● Supplied information
==============================

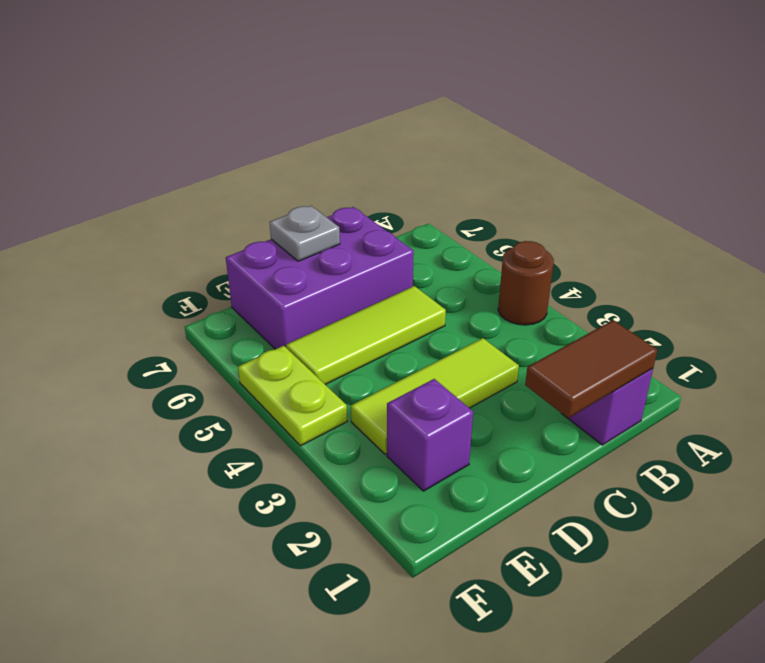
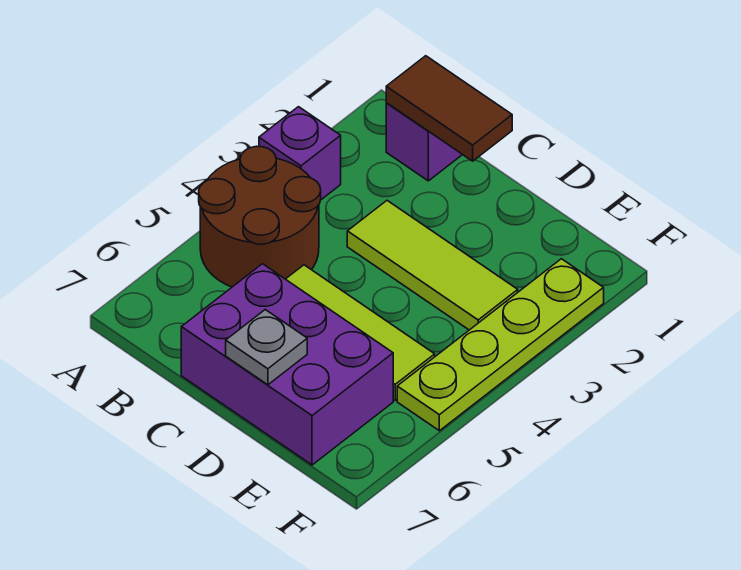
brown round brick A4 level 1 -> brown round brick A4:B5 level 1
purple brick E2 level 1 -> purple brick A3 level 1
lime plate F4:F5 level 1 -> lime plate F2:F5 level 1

==============================

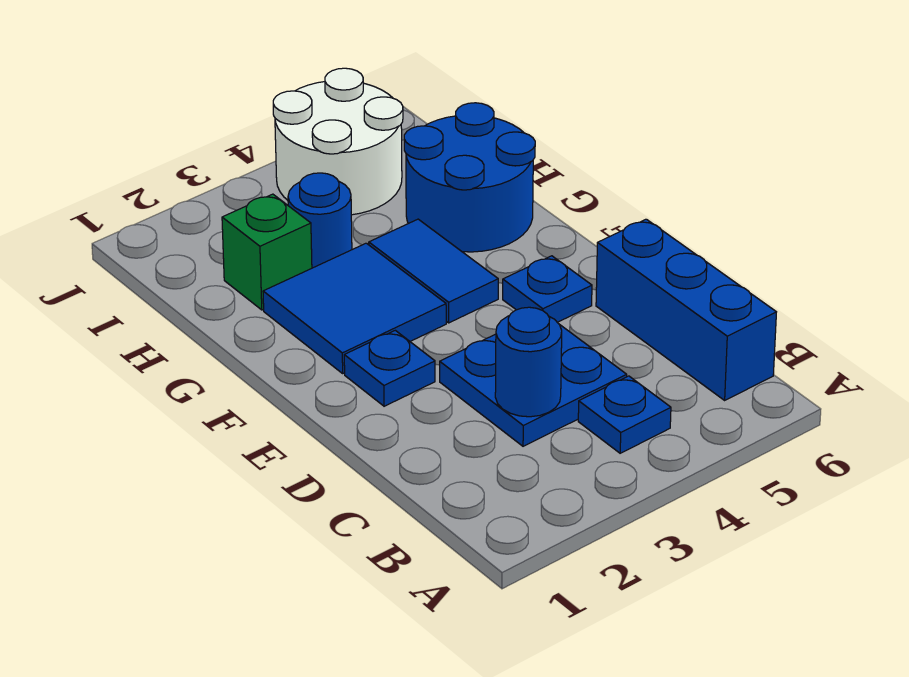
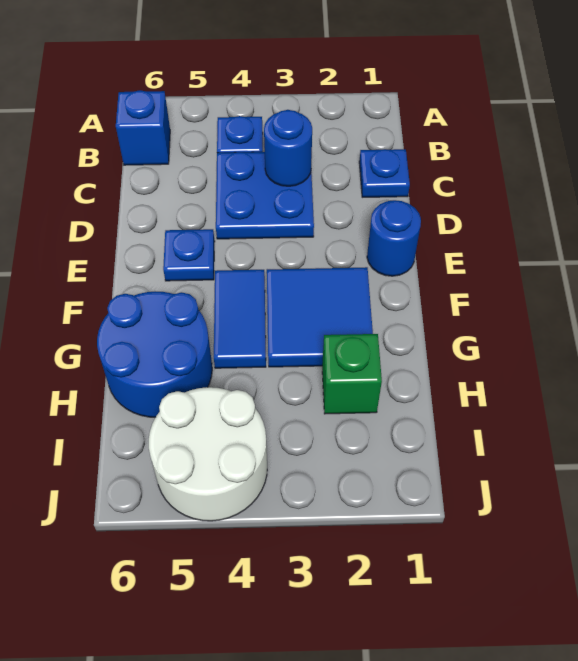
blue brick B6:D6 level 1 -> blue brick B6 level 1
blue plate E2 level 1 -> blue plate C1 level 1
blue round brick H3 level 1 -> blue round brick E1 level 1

==============================

● What you have to do
Copy out the range of lines above starting at the line with "brown round brick A4 level" and ending at the line with "lime plate F4:F5", exactly and including both.

● Output for this exercise
brown round brick A4 level 1 -> brown round brick A4:B5 level 1
purple brick E2 level 1 -> purple brick A3 level 1
lime plate F4:F5 level 1 -> lime plate F2:F5 level 1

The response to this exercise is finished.